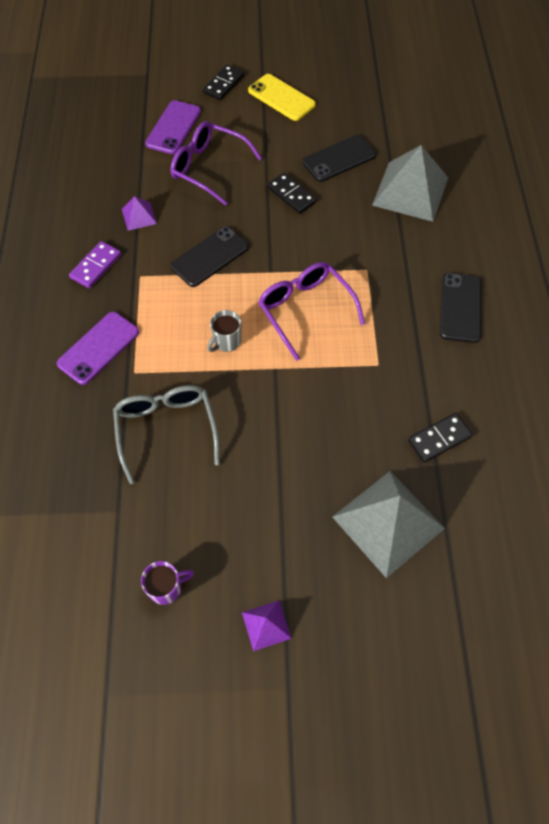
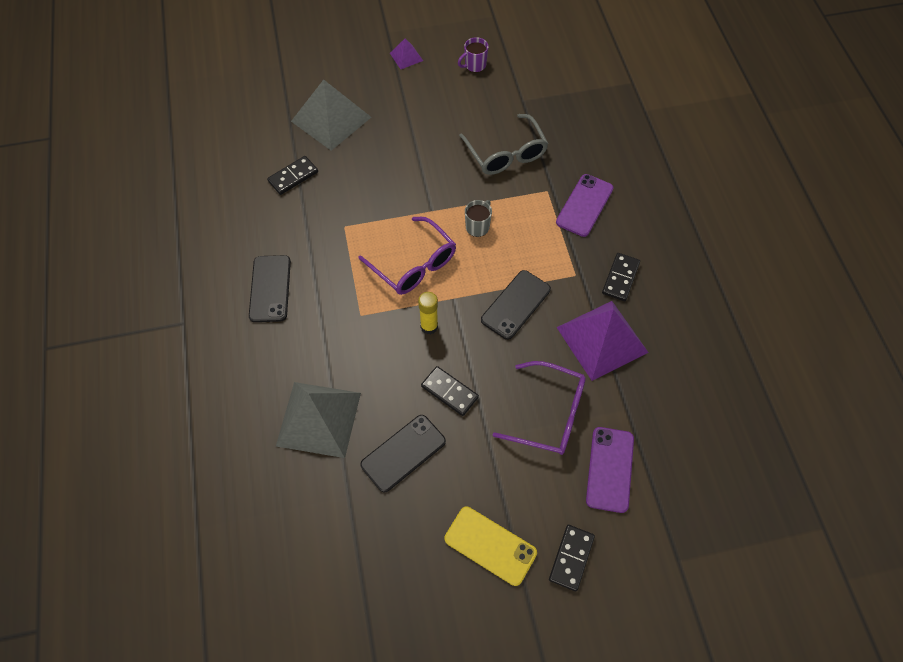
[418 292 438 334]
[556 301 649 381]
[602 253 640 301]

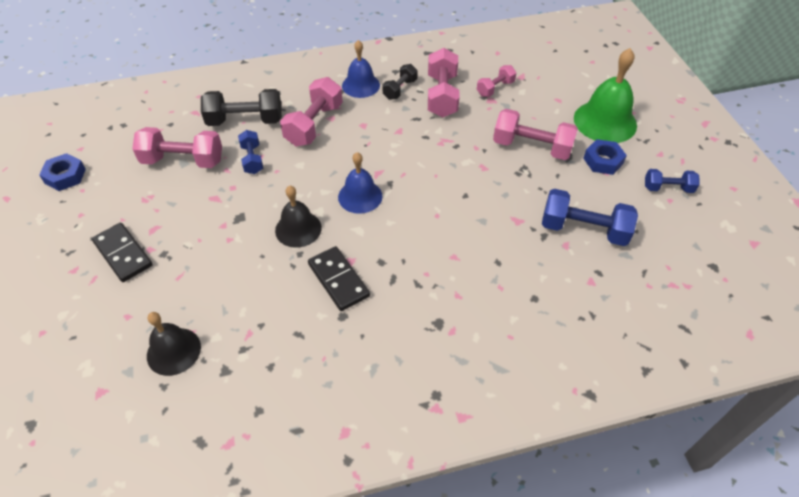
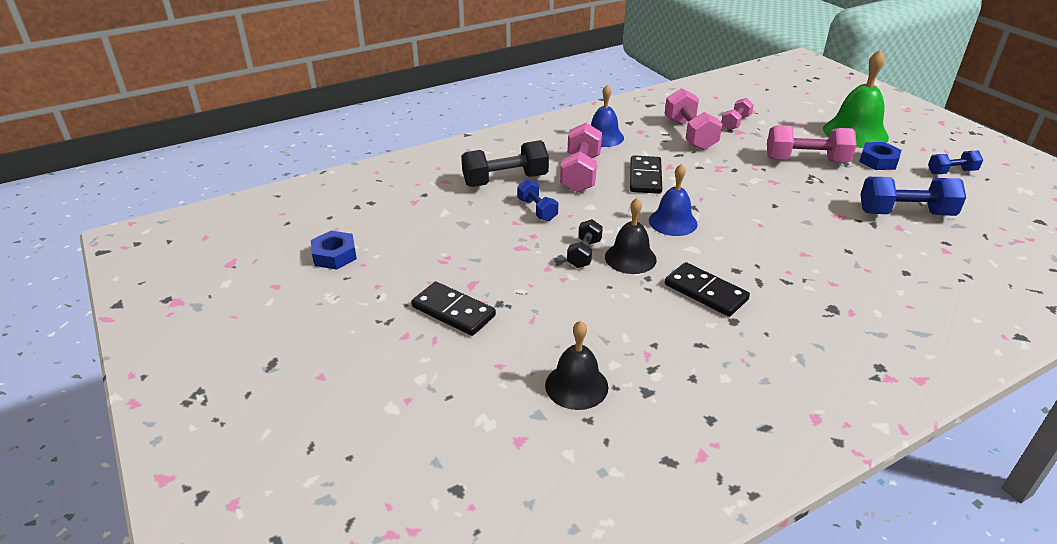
[567 219 603 268]
[630 155 662 194]
[132 127 222 168] (first image)

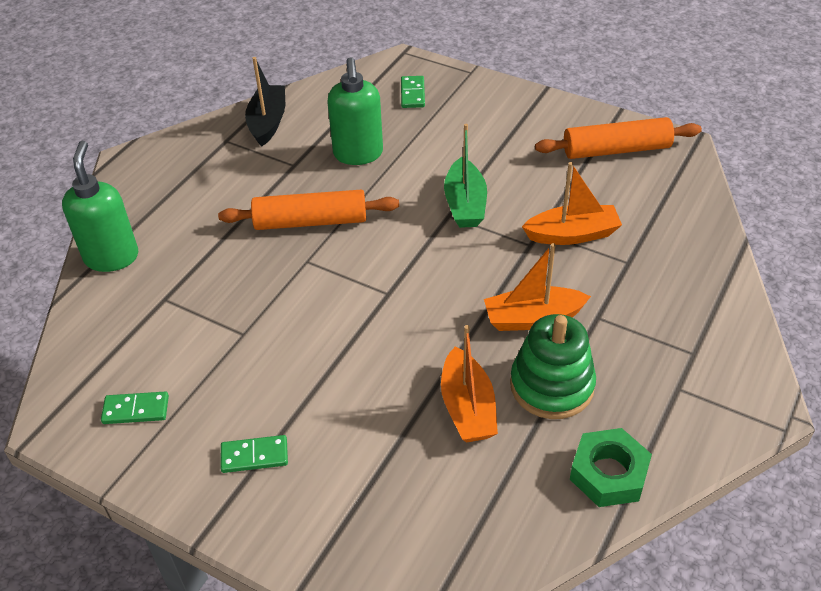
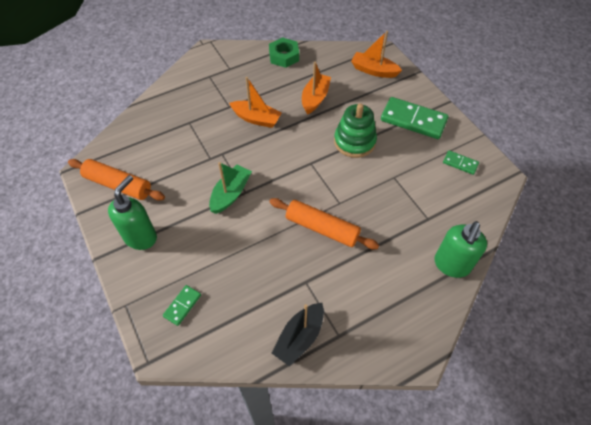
[108 175 157 250]
[334 103 377 158]
[351 31 402 78]
[381 97 449 139]

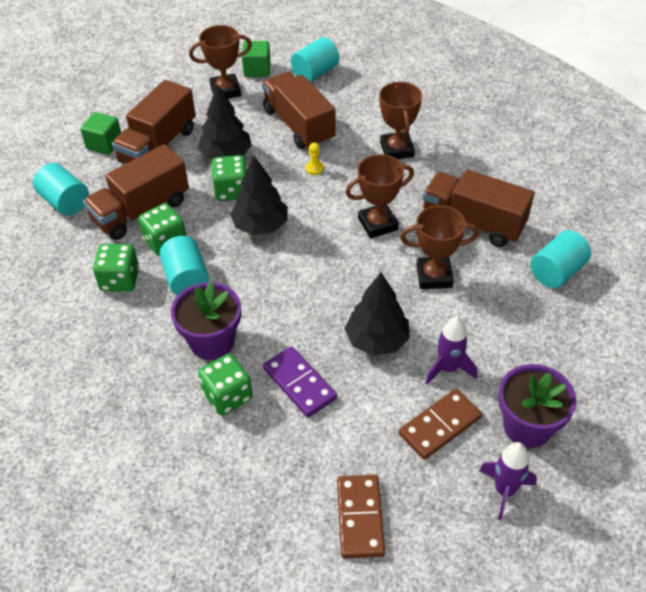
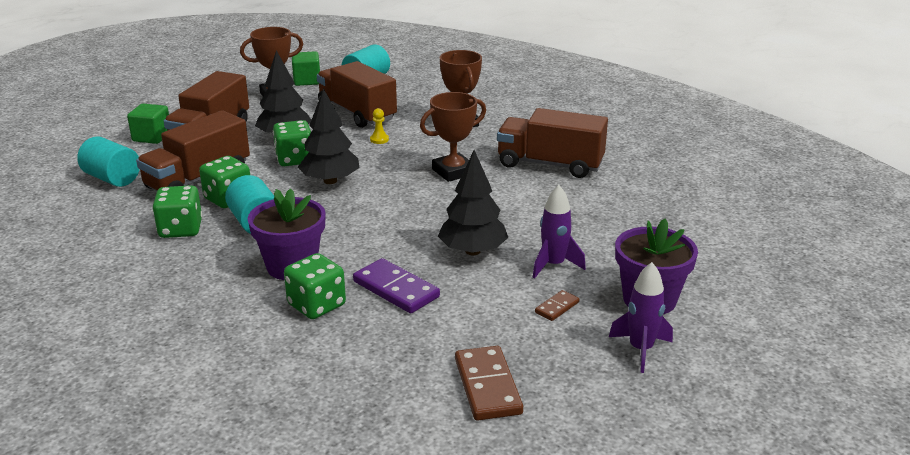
[535 290 579 321]
[400 205 479 289] (first image)
[530 230 591 288] (first image)

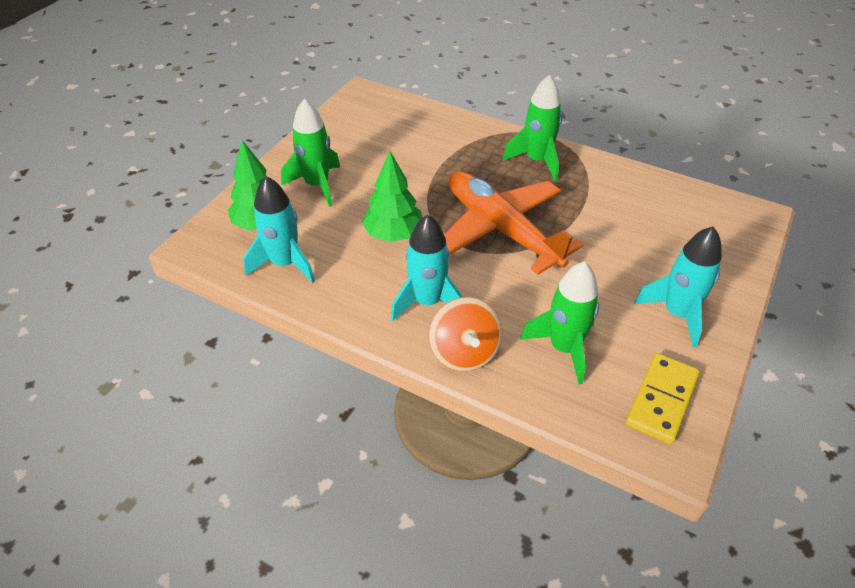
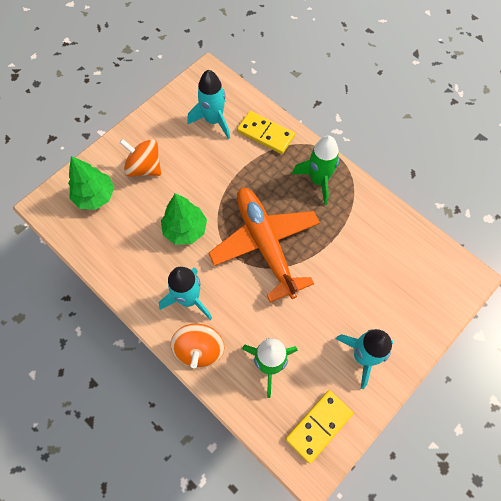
[119 139 161 177]
[187 70 230 139]
[237 111 295 154]

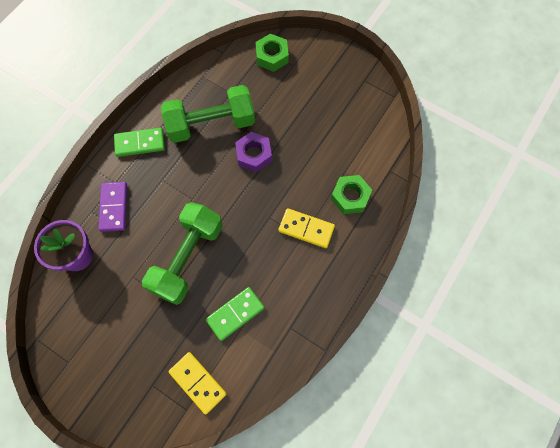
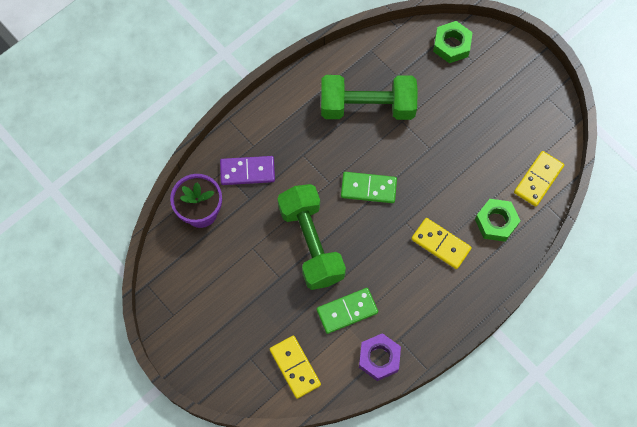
[220 156 275 185]
[277 184 346 290]
[341 172 397 203]
[359 333 401 381]
[514 151 564 207]

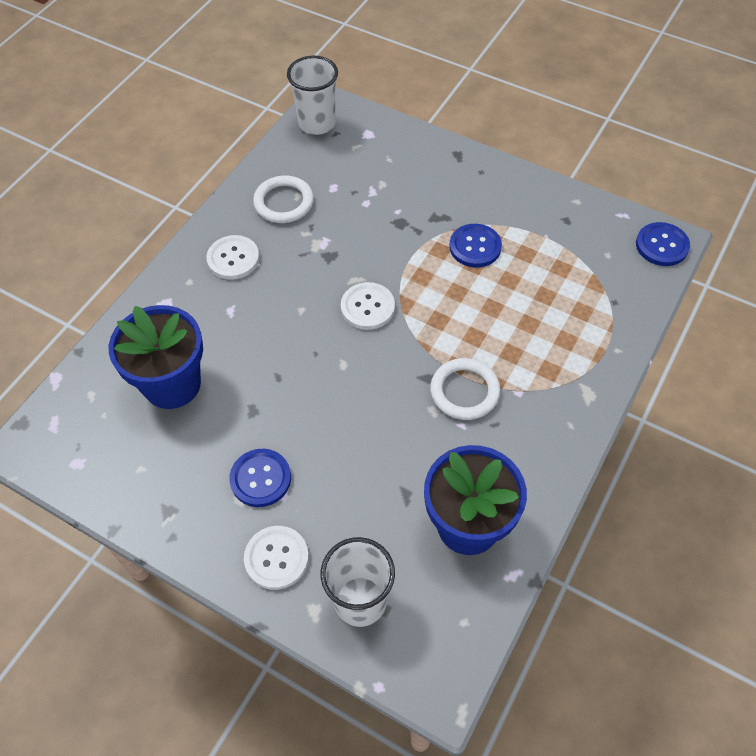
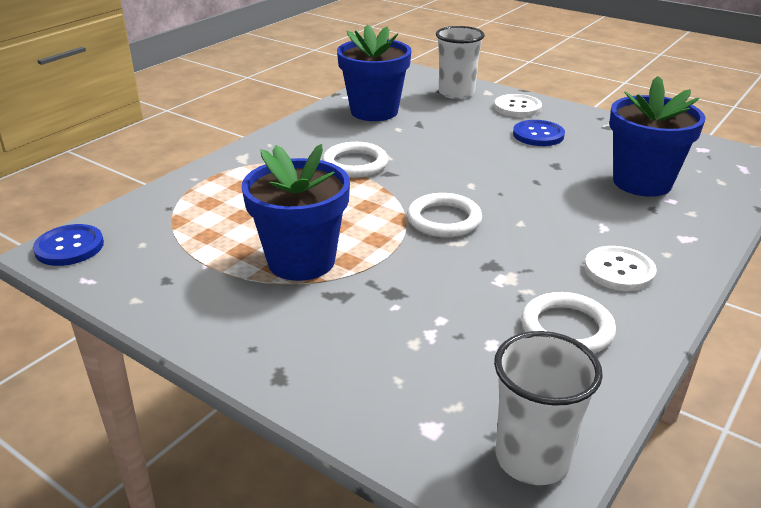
[241 144 350 281]
[407 193 482 237]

WORK TASK → When repeating the material above, keep every line exact and drop all pictures.

RESPONSE TO THE TASK →
[418 292 438 334]
[556 301 649 381]
[602 253 640 301]

[567 219 603 268]
[630 155 662 194]
[132 127 222 168] (first image)

[108 175 157 250]
[334 103 377 158]
[351 31 402 78]
[381 97 449 139]

[535 290 579 321]
[400 205 479 289] (first image)
[530 230 591 288] (first image)

[119 139 161 177]
[187 70 230 139]
[237 111 295 154]

[220 156 275 185]
[277 184 346 290]
[341 172 397 203]
[359 333 401 381]
[514 151 564 207]

[241 144 350 281]
[407 193 482 237]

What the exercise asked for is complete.